# Aim of the task
Omit the images, then print each record below exactly as it reads.

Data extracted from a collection
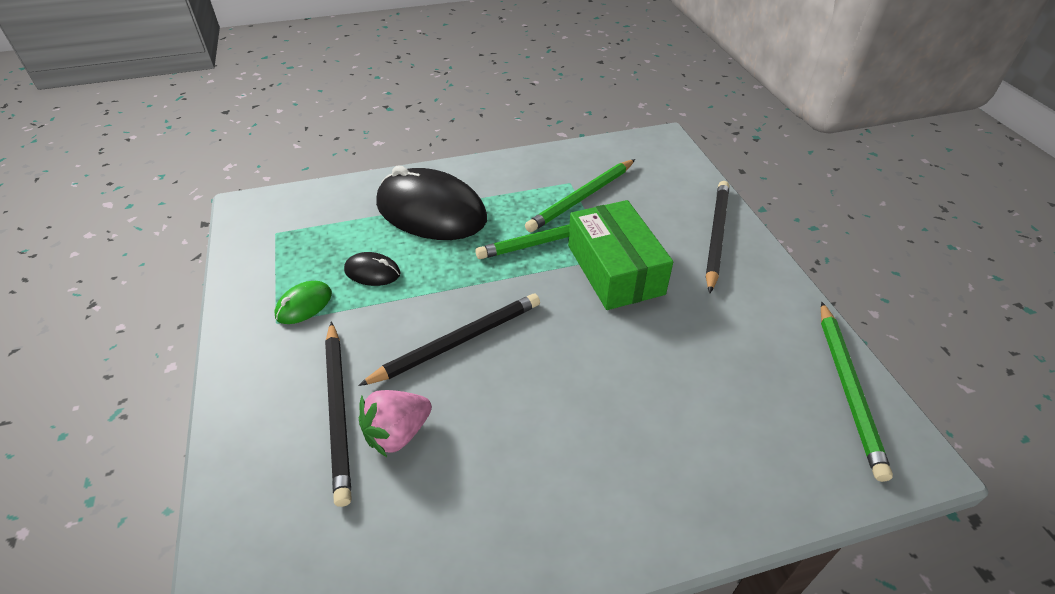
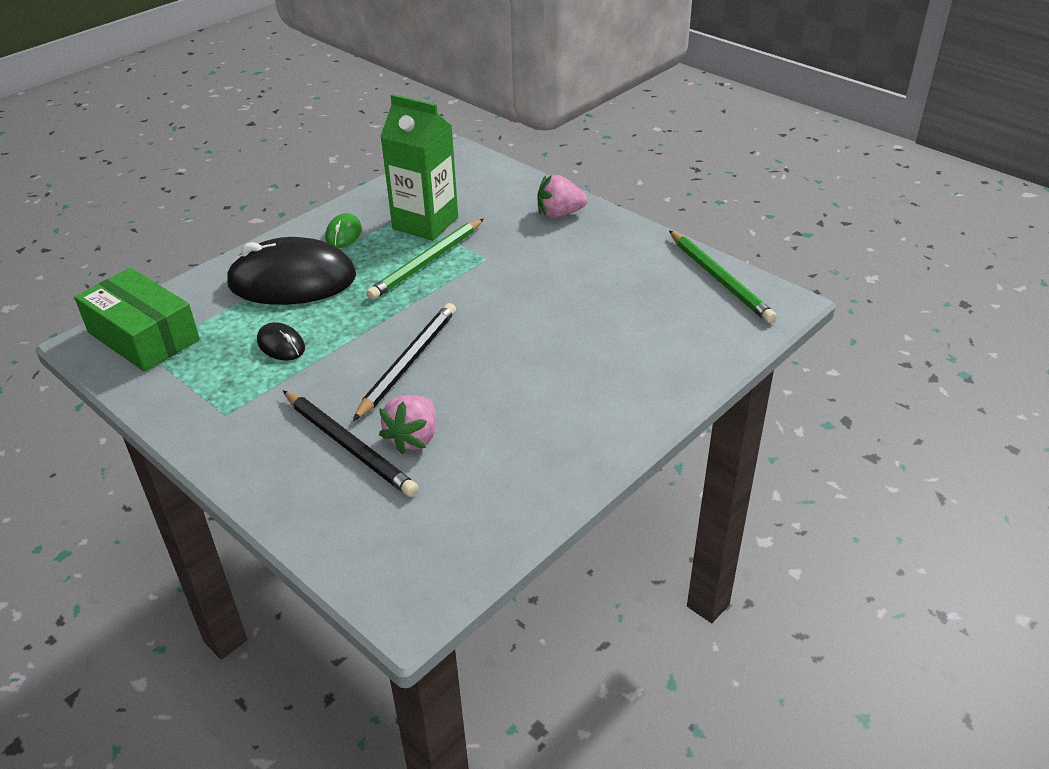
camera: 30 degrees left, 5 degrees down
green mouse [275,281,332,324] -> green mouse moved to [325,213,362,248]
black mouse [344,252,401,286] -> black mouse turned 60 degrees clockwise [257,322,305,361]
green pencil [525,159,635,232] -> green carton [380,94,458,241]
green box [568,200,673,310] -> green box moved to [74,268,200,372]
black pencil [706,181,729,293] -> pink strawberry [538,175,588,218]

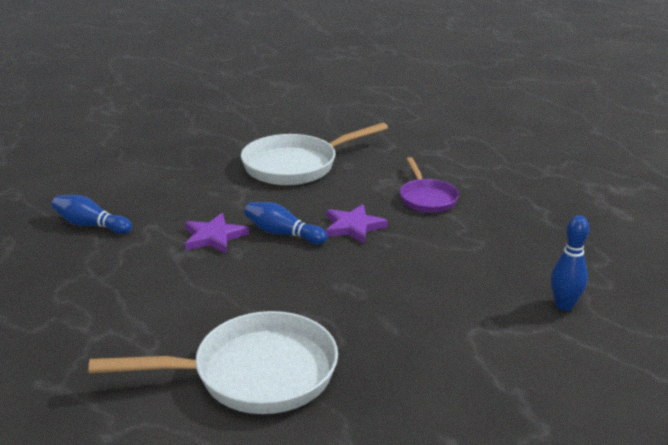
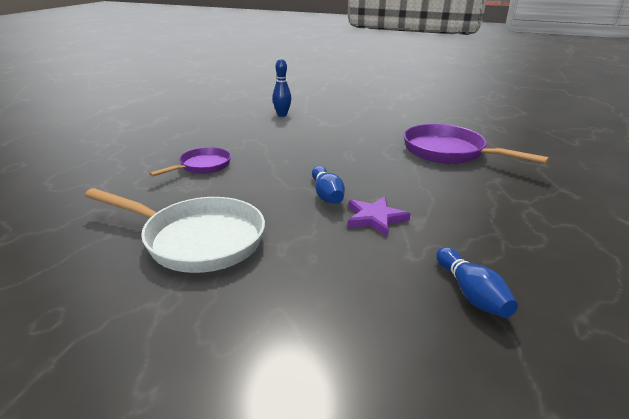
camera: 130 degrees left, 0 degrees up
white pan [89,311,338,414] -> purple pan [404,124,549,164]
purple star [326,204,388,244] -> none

# Exercise response
camera: 30 degrees left, 5 degrees down
green mouse [275,281,332,324] -> green mouse moved to [325,213,362,248]
black mouse [344,252,401,286] -> black mouse turned 60 degrees clockwise [257,322,305,361]
green pencil [525,159,635,232] -> green carton [380,94,458,241]
green box [568,200,673,310] -> green box moved to [74,268,200,372]
black pencil [706,181,729,293] -> pink strawberry [538,175,588,218]

camera: 130 degrees left, 0 degrees up
white pan [89,311,338,414] -> purple pan [404,124,549,164]
purple star [326,204,388,244] -> none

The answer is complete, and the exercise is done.